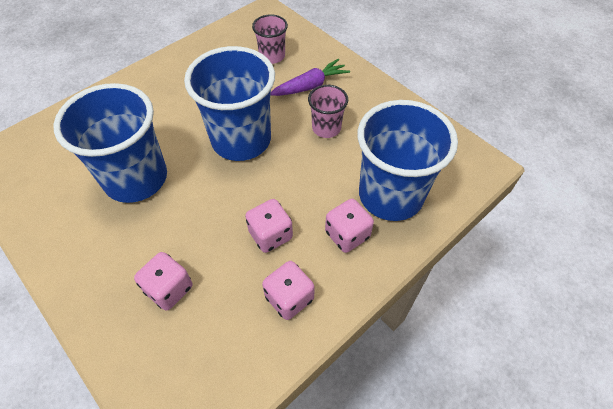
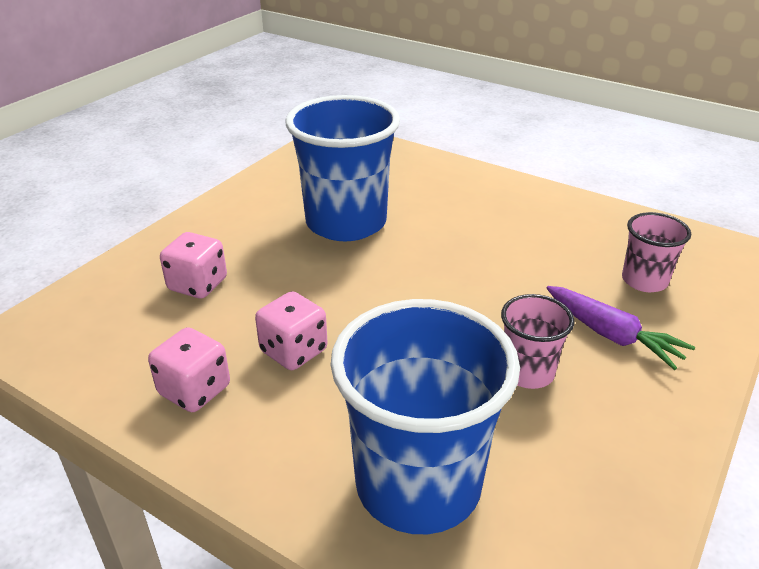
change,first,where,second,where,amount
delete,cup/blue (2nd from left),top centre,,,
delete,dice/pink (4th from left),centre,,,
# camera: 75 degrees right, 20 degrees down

┄┄┄┄┄┄┄┄┄┄

#### Activity:
Apart from the images, print all the material above exactly as given.

#### Written response:
change,first,where,second,where,amount
delete,cup/blue (2nd from left),top centre,,,
delete,dice/pink (4th from left),centre,,,
# camera: 75 degrees right, 20 degrees down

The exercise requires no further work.